Data in this exercise: Begin

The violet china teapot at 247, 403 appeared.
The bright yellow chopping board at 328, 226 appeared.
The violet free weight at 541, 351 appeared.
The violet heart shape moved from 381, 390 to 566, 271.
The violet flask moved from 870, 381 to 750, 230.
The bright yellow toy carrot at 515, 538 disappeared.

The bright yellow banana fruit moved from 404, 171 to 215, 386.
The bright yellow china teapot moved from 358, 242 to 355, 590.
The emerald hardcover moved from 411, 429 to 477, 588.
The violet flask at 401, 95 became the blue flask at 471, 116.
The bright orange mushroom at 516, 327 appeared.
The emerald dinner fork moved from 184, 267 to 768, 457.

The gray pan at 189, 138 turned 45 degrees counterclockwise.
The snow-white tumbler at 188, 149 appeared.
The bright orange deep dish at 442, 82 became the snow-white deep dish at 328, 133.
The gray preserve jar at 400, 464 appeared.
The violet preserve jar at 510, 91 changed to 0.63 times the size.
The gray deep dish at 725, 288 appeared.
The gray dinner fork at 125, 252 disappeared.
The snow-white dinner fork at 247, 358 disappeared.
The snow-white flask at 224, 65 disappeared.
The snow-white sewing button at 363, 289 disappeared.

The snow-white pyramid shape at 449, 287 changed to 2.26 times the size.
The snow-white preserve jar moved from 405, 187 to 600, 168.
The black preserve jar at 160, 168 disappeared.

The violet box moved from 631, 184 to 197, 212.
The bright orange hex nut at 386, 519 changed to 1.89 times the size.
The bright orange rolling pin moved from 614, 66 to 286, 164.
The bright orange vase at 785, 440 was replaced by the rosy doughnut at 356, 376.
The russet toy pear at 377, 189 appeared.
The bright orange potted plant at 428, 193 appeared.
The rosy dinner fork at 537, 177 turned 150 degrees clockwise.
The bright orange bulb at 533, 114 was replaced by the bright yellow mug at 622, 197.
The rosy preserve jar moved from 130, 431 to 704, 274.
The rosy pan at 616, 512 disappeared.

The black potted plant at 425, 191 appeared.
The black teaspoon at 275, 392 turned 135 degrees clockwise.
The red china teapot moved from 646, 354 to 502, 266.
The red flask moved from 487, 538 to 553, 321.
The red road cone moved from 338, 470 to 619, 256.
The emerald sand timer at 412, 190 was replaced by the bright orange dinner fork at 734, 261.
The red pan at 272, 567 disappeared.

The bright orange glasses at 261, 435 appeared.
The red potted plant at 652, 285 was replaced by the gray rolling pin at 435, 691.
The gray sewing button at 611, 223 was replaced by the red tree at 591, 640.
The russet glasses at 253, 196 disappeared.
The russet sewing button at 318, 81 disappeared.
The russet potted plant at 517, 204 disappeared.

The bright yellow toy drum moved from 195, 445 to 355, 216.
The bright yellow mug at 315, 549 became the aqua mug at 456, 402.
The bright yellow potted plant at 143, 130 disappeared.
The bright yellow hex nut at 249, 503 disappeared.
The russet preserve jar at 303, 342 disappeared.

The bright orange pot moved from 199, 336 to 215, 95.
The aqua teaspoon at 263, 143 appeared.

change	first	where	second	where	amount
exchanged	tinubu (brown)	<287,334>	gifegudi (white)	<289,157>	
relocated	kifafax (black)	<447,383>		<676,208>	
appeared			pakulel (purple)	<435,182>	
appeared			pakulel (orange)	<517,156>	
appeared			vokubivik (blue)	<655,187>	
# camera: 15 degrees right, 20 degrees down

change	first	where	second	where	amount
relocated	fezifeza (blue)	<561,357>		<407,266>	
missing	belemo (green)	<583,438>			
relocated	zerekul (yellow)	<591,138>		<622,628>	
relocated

Data in this exercise: End

Assignment
Starting with the line above that holds "The violet free weight at 541, 351 appeared." and stopping with the line that holds "The violet flask moved", reproduce each line exactly, omitting all other lines.

Answer
The violet free weight at 541, 351 appeared.
The violet heart shape moved from 381, 390 to 566, 271.
The violet flask moved from 870, 381 to 750, 230.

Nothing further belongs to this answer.